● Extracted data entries
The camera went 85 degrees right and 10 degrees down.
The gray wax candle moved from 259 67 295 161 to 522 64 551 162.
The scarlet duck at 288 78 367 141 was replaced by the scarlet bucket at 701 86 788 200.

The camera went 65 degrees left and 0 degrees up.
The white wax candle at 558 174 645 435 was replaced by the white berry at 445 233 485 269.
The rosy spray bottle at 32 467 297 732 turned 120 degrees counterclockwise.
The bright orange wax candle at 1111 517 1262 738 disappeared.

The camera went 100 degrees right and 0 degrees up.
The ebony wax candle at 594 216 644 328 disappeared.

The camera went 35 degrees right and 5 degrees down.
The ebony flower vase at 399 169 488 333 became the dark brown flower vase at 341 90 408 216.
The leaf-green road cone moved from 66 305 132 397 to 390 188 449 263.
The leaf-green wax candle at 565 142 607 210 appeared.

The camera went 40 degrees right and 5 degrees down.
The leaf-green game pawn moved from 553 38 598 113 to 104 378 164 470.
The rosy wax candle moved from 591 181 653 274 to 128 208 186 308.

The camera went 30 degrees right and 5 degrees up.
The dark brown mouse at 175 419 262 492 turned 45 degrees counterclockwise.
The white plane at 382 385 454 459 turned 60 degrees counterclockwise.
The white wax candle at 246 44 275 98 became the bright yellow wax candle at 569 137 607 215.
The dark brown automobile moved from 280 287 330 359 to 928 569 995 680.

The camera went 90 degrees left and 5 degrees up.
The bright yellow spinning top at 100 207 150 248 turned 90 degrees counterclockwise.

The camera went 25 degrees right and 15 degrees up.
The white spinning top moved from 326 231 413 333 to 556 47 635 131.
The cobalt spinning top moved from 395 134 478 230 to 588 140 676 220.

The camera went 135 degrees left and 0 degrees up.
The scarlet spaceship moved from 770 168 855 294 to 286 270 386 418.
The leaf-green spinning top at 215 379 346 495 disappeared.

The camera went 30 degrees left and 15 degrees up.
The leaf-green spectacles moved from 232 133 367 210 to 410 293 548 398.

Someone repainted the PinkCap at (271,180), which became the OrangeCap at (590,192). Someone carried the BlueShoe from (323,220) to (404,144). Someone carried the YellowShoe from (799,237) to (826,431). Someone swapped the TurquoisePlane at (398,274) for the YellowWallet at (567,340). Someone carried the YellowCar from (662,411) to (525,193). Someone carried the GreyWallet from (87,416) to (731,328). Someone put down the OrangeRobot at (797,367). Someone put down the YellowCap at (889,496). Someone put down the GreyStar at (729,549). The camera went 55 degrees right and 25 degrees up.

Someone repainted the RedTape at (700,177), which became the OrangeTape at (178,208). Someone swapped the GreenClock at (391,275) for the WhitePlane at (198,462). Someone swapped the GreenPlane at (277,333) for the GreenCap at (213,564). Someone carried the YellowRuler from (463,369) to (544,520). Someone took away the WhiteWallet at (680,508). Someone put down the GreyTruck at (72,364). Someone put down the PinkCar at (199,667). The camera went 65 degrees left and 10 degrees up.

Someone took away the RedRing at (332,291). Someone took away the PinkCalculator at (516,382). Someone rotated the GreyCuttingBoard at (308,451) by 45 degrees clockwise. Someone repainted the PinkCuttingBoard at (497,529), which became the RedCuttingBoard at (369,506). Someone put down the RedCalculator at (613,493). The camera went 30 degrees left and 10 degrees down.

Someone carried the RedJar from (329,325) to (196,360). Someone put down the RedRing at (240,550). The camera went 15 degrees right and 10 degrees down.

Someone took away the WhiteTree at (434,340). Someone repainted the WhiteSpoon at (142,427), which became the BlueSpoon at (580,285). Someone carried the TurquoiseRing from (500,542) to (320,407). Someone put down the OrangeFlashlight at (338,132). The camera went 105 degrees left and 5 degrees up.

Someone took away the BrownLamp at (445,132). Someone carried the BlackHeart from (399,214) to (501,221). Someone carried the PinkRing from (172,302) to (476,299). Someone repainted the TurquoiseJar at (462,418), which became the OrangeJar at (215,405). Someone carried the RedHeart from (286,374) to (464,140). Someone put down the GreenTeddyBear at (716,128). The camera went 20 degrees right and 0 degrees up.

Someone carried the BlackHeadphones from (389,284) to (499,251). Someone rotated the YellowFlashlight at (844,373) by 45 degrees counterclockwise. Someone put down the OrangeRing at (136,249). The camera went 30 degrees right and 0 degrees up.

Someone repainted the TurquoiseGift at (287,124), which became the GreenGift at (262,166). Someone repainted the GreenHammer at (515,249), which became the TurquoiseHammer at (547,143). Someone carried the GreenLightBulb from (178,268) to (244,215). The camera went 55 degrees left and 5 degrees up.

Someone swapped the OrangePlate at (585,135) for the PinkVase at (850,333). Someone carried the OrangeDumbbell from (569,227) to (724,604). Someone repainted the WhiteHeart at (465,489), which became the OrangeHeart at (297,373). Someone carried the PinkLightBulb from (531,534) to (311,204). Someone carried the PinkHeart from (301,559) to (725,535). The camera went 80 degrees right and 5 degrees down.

● Your objective
All of the entries above must be output word for word.

● Finished task
The camera went 85 degrees right and 10 degrees down.
The gray wax candle moved from 259 67 295 161 to 522 64 551 162.
The scarlet duck at 288 78 367 141 was replaced by the scarlet bucket at 701 86 788 200.

The camera went 65 degrees left and 0 degrees up.
The white wax candle at 558 174 645 435 was replaced by the white berry at 445 233 485 269.
The rosy spray bottle at 32 467 297 732 turned 120 degrees counterclockwise.
The bright orange wax candle at 1111 517 1262 738 disappeared.

The camera went 100 degrees right and 0 degrees up.
The ebony wax candle at 594 216 644 328 disappeared.

The camera went 35 degrees right and 5 degrees down.
The ebony flower vase at 399 169 488 333 became the dark brown flower vase at 341 90 408 216.
The leaf-green road cone moved from 66 305 132 397 to 390 188 449 263.
The leaf-green wax candle at 565 142 607 210 appeared.

The camera went 40 degrees right and 5 degrees down.
The leaf-green game pawn moved from 553 38 598 113 to 104 378 164 470.
The rosy wax candle moved from 591 181 653 274 to 128 208 186 308.

The camera went 30 degrees right and 5 degrees up.
The dark brown mouse at 175 419 262 492 turned 45 degrees counterclockwise.
The white plane at 382 385 454 459 turned 60 degrees counterclockwise.
The white wax candle at 246 44 275 98 became the bright yellow wax candle at 569 137 607 215.
The dark brown automobile moved from 280 287 330 359 to 928 569 995 680.

The camera went 90 degrees left and 5 degrees up.
The bright yellow spinning top at 100 207 150 248 turned 90 degrees counterclockwise.

The camera went 25 degrees right and 15 degrees up.
The white spinning top moved from 326 231 413 333 to 556 47 635 131.
The cobalt spinning top moved from 395 134 478 230 to 588 140 676 220.

The camera went 135 degrees left and 0 degrees up.
The scarlet spaceship moved from 770 168 855 294 to 286 270 386 418.
The leaf-green spinning top at 215 379 346 495 disappeared.

The camera went 30 degrees left and 15 degrees up.
The leaf-green spectacles moved from 232 133 367 210 to 410 293 548 398.

Someone repainted the PinkCap at (271,180), which became the OrangeCap at (590,192). Someone carried the BlueShoe from (323,220) to (404,144). Someone carried the YellowShoe from (799,237) to (826,431). Someone swapped the TurquoisePlane at (398,274) for the YellowWallet at (567,340). Someone carried the YellowCar from (662,411) to (525,193). Someone carried the GreyWallet from (87,416) to (731,328). Someone put down the OrangeRobot at (797,367). Someone put down the YellowCap at (889,496). Someone put down the GreyStar at (729,549). The camera went 55 degrees right and 25 degrees up.

Someone repainted the RedTape at (700,177), which became the OrangeTape at (178,208). Someone swapped the GreenClock at (391,275) for the WhitePlane at (198,462). Someone swapped the GreenPlane at (277,333) for the GreenCap at (213,564). Someone carried the YellowRuler from (463,369) to (544,520). Someone took away the WhiteWallet at (680,508). Someone put down the GreyTruck at (72,364). Someone put down the PinkCar at (199,667). The camera went 65 degrees left and 10 degrees up.

Someone took away the RedRing at (332,291). Someone took away the PinkCalculator at (516,382). Someone rotated the GreyCuttingBoard at (308,451) by 45 degrees clockwise. Someone repainted the PinkCuttingBoard at (497,529), which became the RedCuttingBoard at (369,506). Someone put down the RedCalculator at (613,493). The camera went 30 degrees left and 10 degrees down.

Someone carried the RedJar from (329,325) to (196,360). Someone put down the RedRing at (240,550). The camera went 15 degrees right and 10 degrees down.

Someone took away the WhiteTree at (434,340). Someone repainted the WhiteSpoon at (142,427), which became the BlueSpoon at (580,285). Someone carried the TurquoiseRing from (500,542) to (320,407). Someone put down the OrangeFlashlight at (338,132). The camera went 105 degrees left and 5 degrees up.

Someone took away the BrownLamp at (445,132). Someone carried the BlackHeart from (399,214) to (501,221). Someone carried the PinkRing from (172,302) to (476,299). Someone repainted the TurquoiseJar at (462,418), which became the OrangeJar at (215,405). Someone carried the RedHeart from (286,374) to (464,140). Someone put down the GreenTeddyBear at (716,128). The camera went 20 degrees right and 0 degrees up.

Someone carried the BlackHeadphones from (389,284) to (499,251). Someone rotated the YellowFlashlight at (844,373) by 45 degrees counterclockwise. Someone put down the OrangeRing at (136,249). The camera went 30 degrees right and 0 degrees up.

Someone repainted the TurquoiseGift at (287,124), which became the GreenGift at (262,166). Someone repainted the GreenHammer at (515,249), which became the TurquoiseHammer at (547,143). Someone carried the GreenLightBulb from (178,268) to (244,215). The camera went 55 degrees left and 5 degrees up.

Someone swapped the OrangePlate at (585,135) for the PinkVase at (850,333). Someone carried the OrangeDumbbell from (569,227) to (724,604). Someone repainted the WhiteHeart at (465,489), which became the OrangeHeart at (297,373). Someone carried the PinkLightBulb from (531,534) to (311,204). Someone carried the PinkHeart from (301,559) to (725,535). The camera went 80 degrees right and 5 degrees down.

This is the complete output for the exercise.